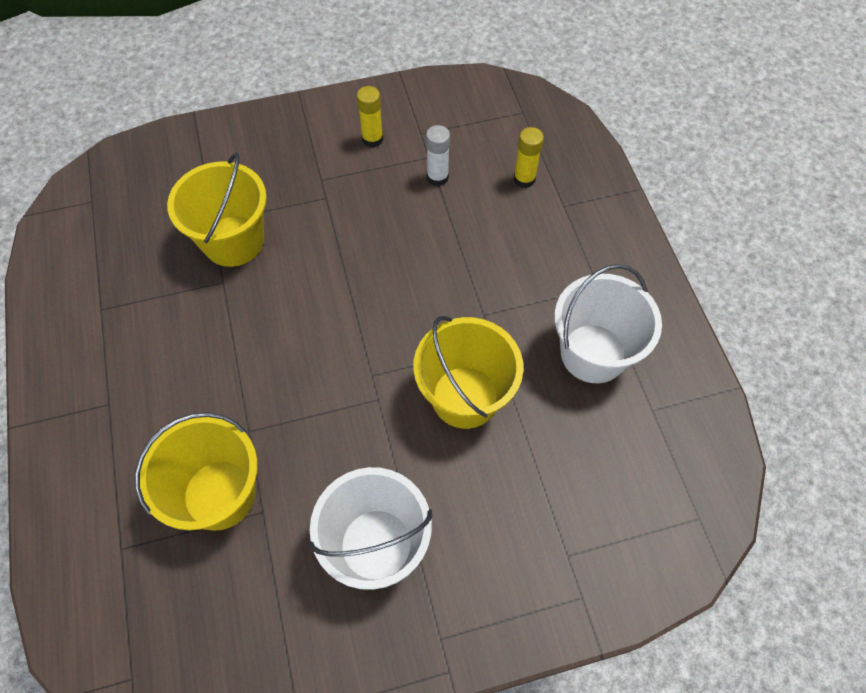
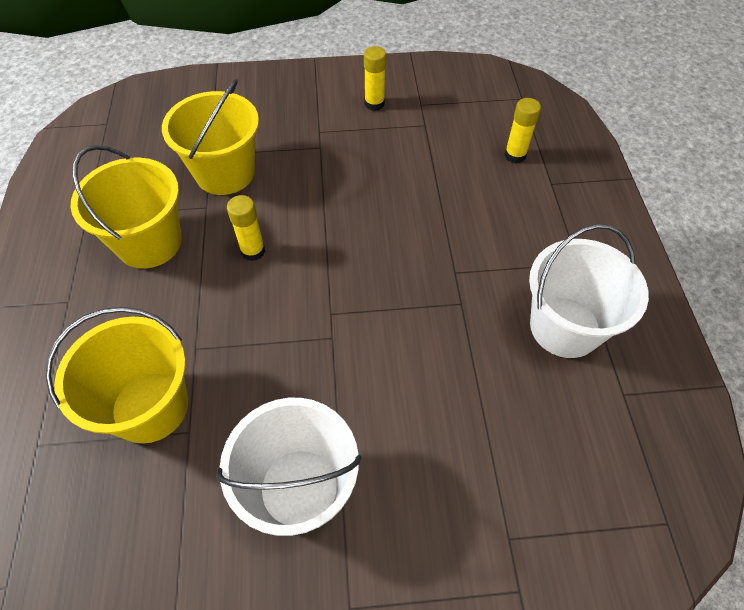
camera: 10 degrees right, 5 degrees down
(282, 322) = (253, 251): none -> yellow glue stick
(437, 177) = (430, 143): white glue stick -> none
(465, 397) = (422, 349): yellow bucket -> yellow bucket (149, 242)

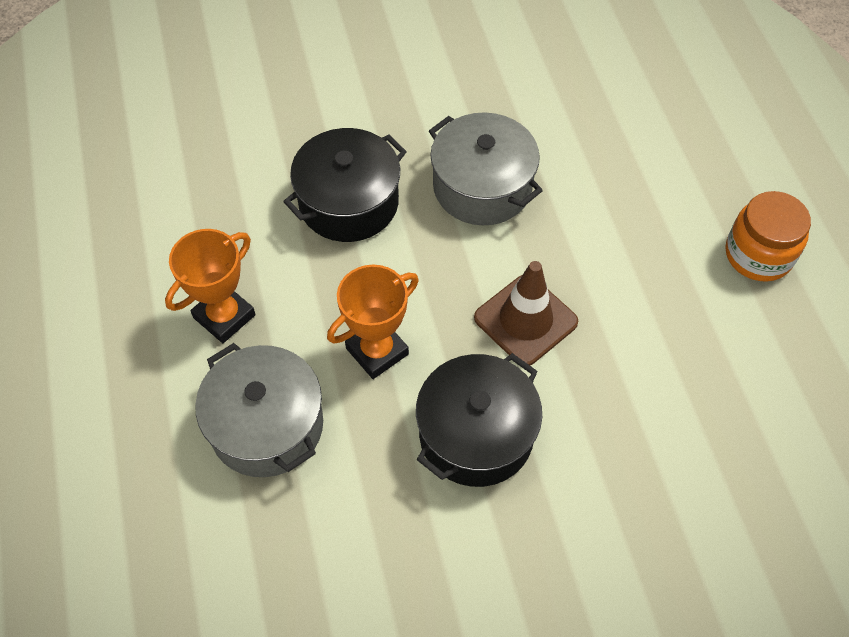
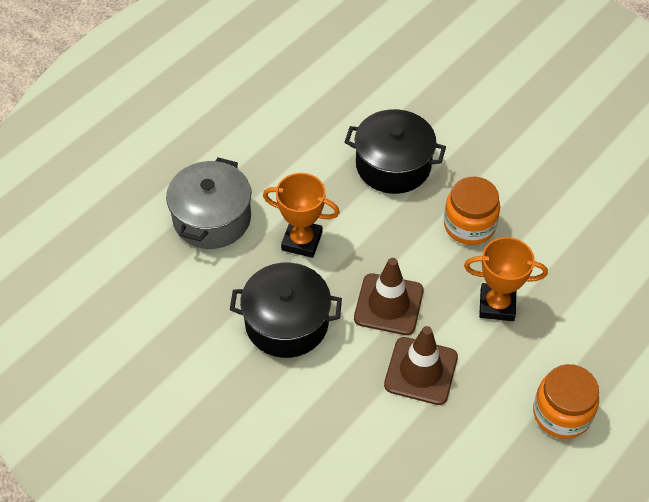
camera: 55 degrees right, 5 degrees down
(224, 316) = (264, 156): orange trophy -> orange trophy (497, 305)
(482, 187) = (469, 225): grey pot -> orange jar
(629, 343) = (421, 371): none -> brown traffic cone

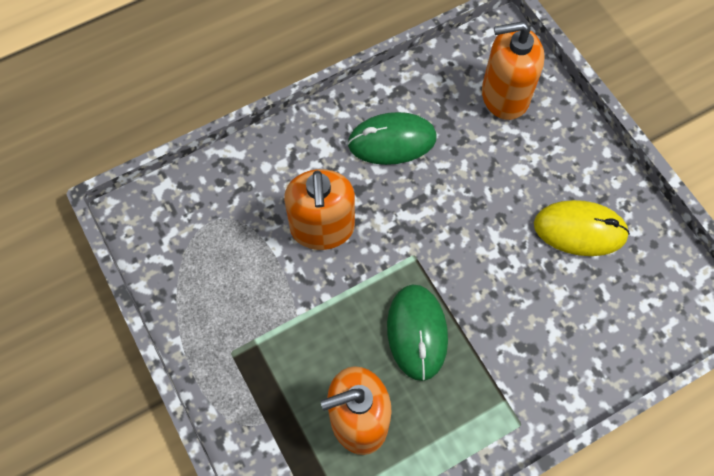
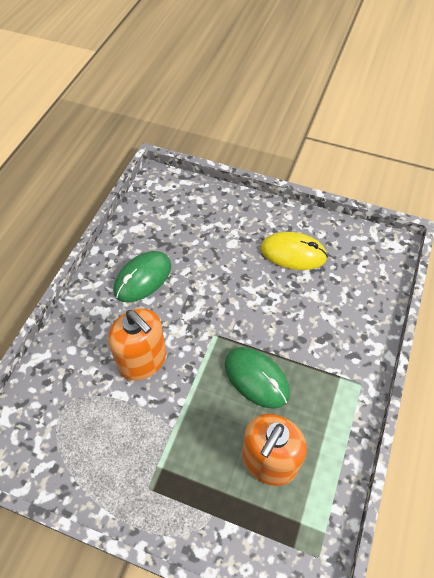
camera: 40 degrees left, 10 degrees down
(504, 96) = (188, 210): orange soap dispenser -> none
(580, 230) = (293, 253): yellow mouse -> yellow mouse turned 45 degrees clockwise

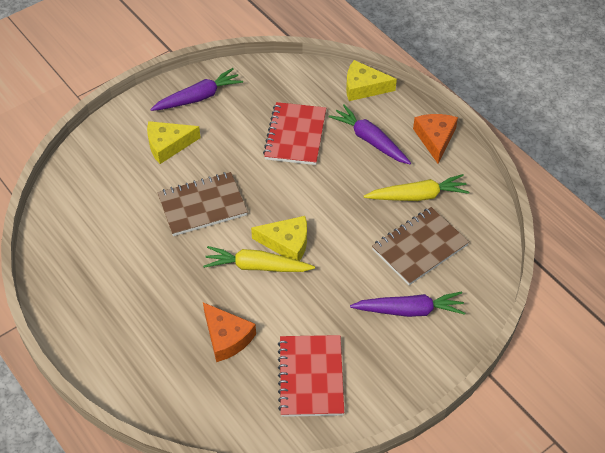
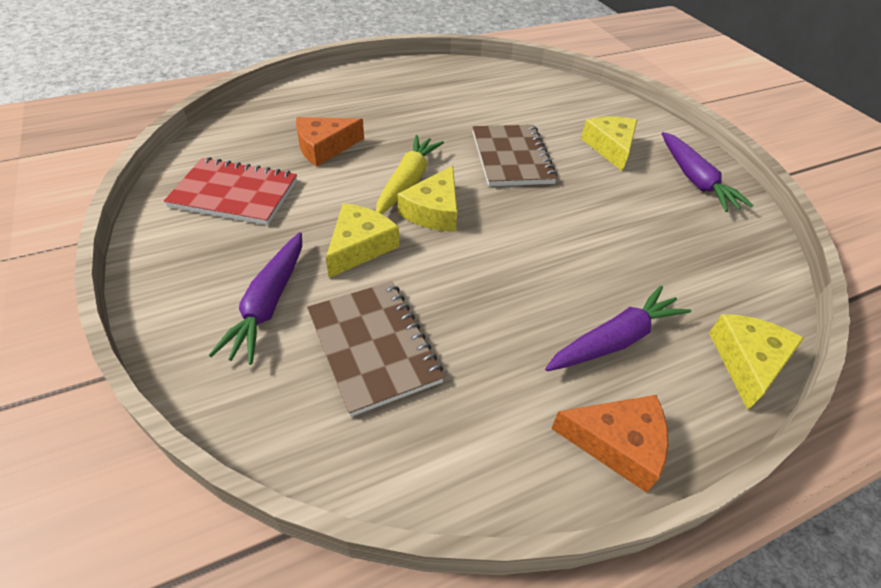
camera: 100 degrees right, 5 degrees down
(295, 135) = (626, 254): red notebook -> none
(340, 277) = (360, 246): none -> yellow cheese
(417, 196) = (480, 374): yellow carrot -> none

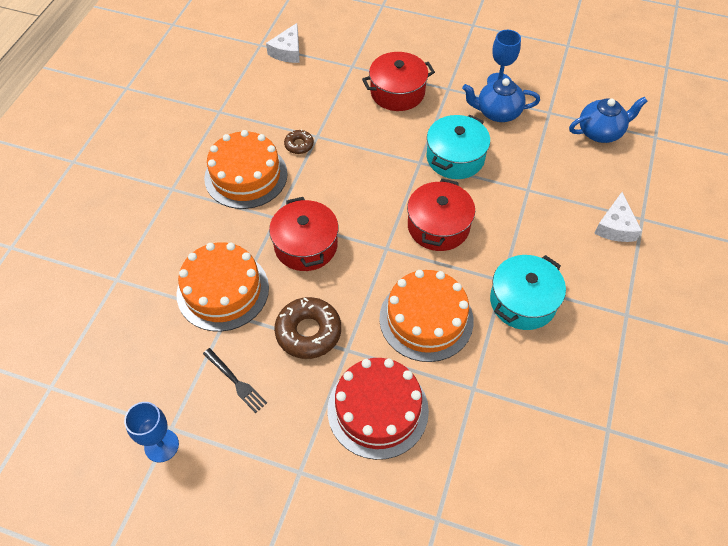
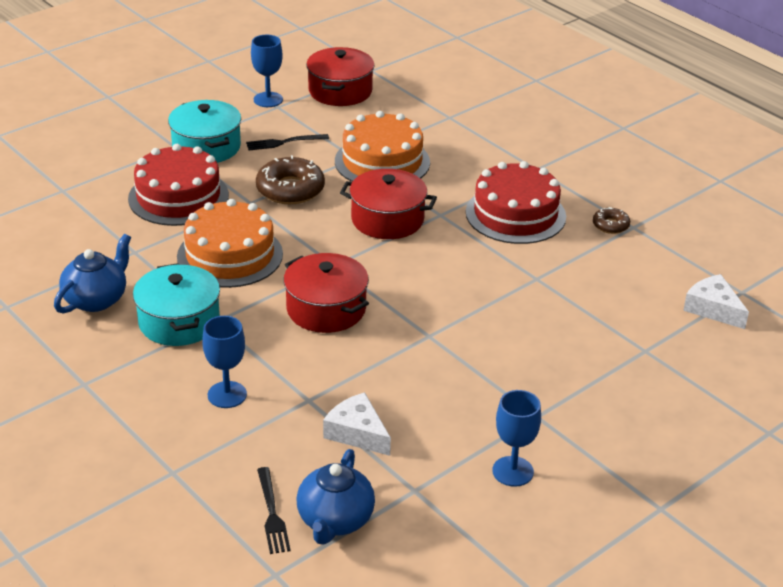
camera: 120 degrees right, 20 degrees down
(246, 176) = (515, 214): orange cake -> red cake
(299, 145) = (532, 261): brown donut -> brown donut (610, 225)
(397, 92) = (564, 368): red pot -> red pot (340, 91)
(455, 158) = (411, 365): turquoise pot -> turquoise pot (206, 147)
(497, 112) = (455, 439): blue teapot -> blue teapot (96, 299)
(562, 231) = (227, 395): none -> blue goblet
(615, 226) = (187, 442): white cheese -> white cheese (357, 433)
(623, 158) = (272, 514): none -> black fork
━━━━━━
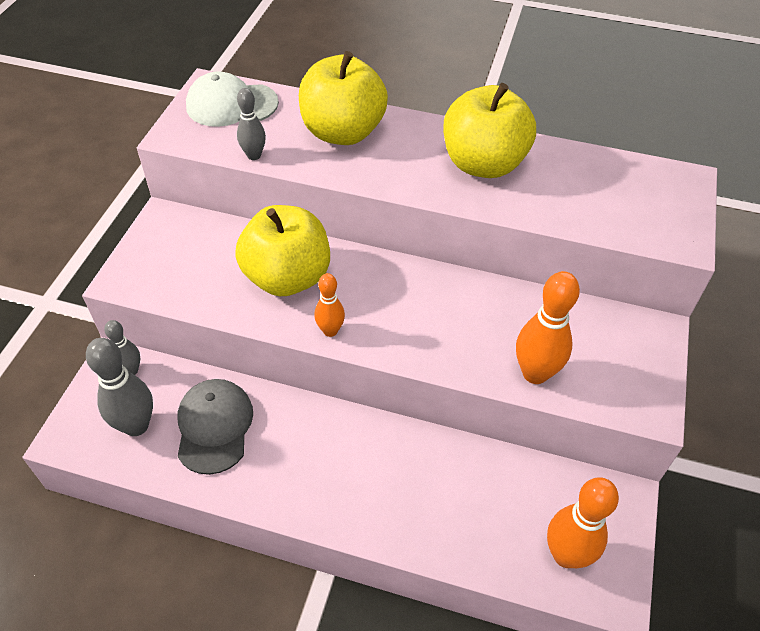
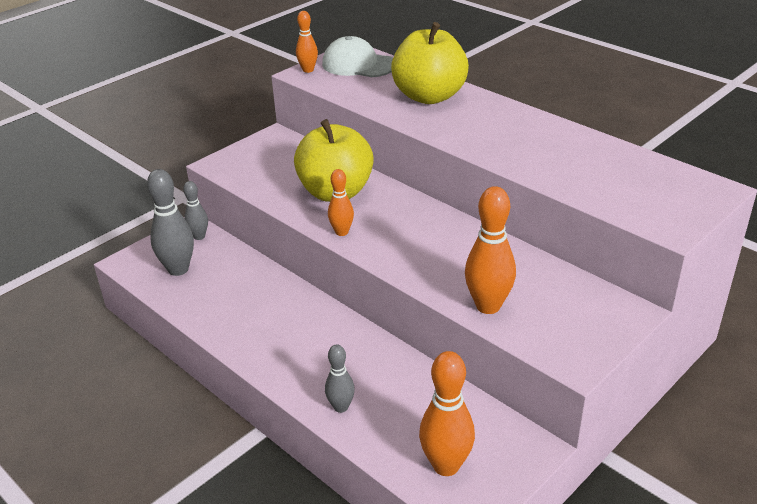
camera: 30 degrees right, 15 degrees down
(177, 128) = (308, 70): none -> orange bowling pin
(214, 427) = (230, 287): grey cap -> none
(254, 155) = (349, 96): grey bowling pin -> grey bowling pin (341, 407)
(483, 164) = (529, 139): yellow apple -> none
━━━━━━
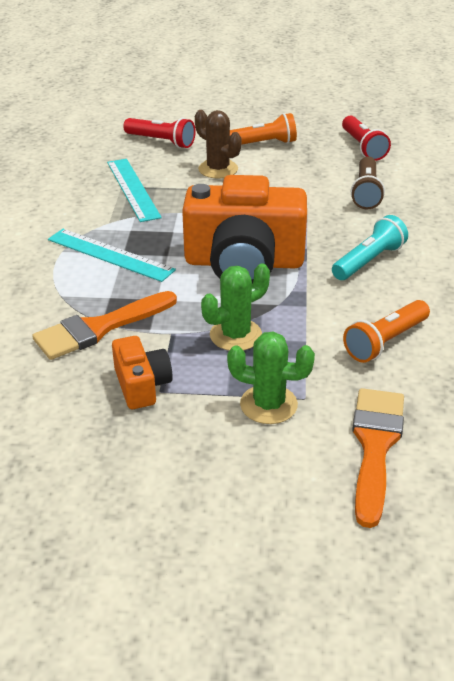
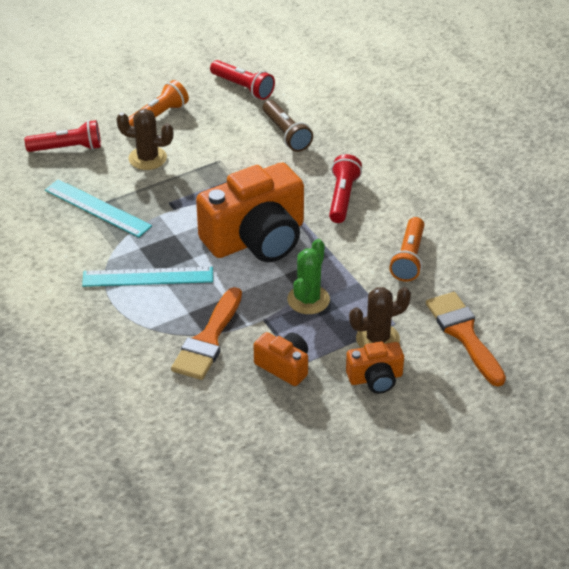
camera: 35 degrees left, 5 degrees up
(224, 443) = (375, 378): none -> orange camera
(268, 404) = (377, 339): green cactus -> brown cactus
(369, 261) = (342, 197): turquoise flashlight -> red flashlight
━━━━━━
> What is required
Look above for the line holding "camera: 10 degrees right, 5 degrees down" and output everything from it down to the line holding "(397, 92) = (564, 368): red", both ends included, exactly and without images.

> Solution for this exercise
camera: 10 degrees right, 5 degrees down
(282, 322) = (253, 251): none -> yellow glue stick
(437, 177) = (430, 143): white glue stick -> none
(465, 397) = (422, 349): yellow bucket -> yellow bucket (149, 242)

camera: 55 degrees right, 5 degrees down
(224, 316) = (264, 156): orange trophy -> orange trophy (497, 305)
(482, 187) = (469, 225): grey pot -> orange jar
(629, 343) = (421, 371): none -> brown traffic cone

camera: 40 degrees left, 10 degrees down
(504, 96) = (188, 210): orange soap dispenser -> none
(580, 230) = (293, 253): yellow mouse -> yellow mouse turned 45 degrees clockwise

camera: 100 degrees right, 5 degrees down
(295, 135) = (626, 254): red notebook -> none
(340, 277) = (360, 246): none -> yellow cheese
(417, 196) = (480, 374): yellow carrot -> none

camera: 120 degrees right, 20 degrees down
(246, 176) = (515, 214): orange cake -> red cake
(299, 145) = (532, 261): brown donut -> brown donut (610, 225)
(397, 92) = (564, 368): red pot -> red pot (340, 91)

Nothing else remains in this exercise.